- Task: In full and without alteration, print the records below, minus any images.

(Records supplied begins)

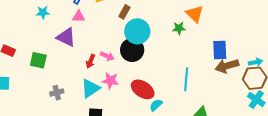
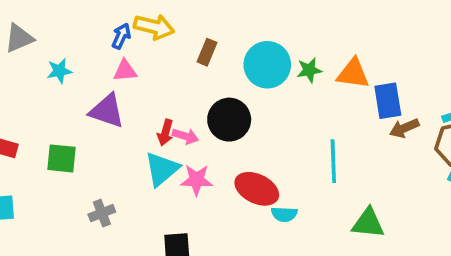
orange triangle: (195, 14) -> (353, 74), moved, turned -30
cyan circle: (137, 31) -> (267, 65), moved
red arrow: (91, 61) -> (165, 133), moved
brown arrow: (227, 66) -> (404, 128), size x0.7
cyan triangle: (90, 88) -> (162, 169), moved
cyan semicircle: (156, 105) -> (284, 214), turned -128

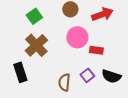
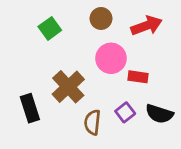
brown cross: (36, 45) -> (68, 87), moved

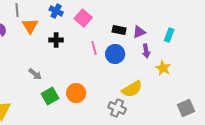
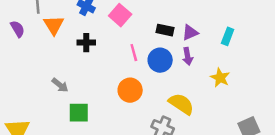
purple arrow: (146, 51) -> (188, 56), moved
yellow semicircle: (132, 89) -> (181, 104), turned -115
orange circle: (76, 93) -> (130, 90), moved
green square: (50, 96) -> (79, 113), turned 30

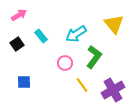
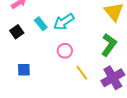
cyan arrow: (76, 34) -> (64, 22), moved
green L-shape: (94, 57) -> (109, 45), moved

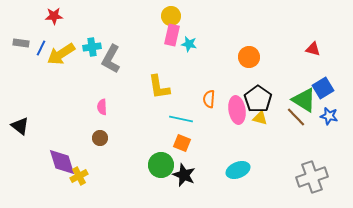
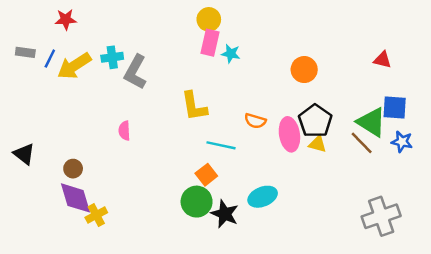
blue square: (323, 88) -> (395, 107), turned 35
orange semicircle: (209, 99) -> (255, 121), turned -78
brown circle: (100, 138) -> (73, 169), moved
orange square: (182, 143) -> (206, 175), moved, turned 30
cyan ellipse: (238, 170) -> (263, 197), moved

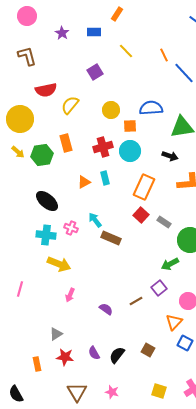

(Records supplied ends)

- Written solution:
orange triangle: (195, 14) -> (353, 74), moved, turned -30
cyan circle: (137, 31) -> (267, 65), moved
red arrow: (91, 61) -> (165, 133), moved
brown arrow: (227, 66) -> (404, 128), size x0.7
cyan triangle: (90, 88) -> (162, 169), moved
cyan semicircle: (156, 105) -> (284, 214), turned -128

brown cross: (36, 45) -> (68, 87), moved

purple arrow: (146, 51) -> (188, 56), moved
yellow semicircle: (132, 89) -> (181, 104), turned -115
orange circle: (76, 93) -> (130, 90), moved
green square: (50, 96) -> (79, 113), turned 30

cyan arrow: (76, 34) -> (64, 22), moved
green L-shape: (94, 57) -> (109, 45), moved

blue square: (323, 88) -> (395, 107), turned 35
orange semicircle: (209, 99) -> (255, 121), turned -78
brown circle: (100, 138) -> (73, 169), moved
orange square: (182, 143) -> (206, 175), moved, turned 30
cyan ellipse: (238, 170) -> (263, 197), moved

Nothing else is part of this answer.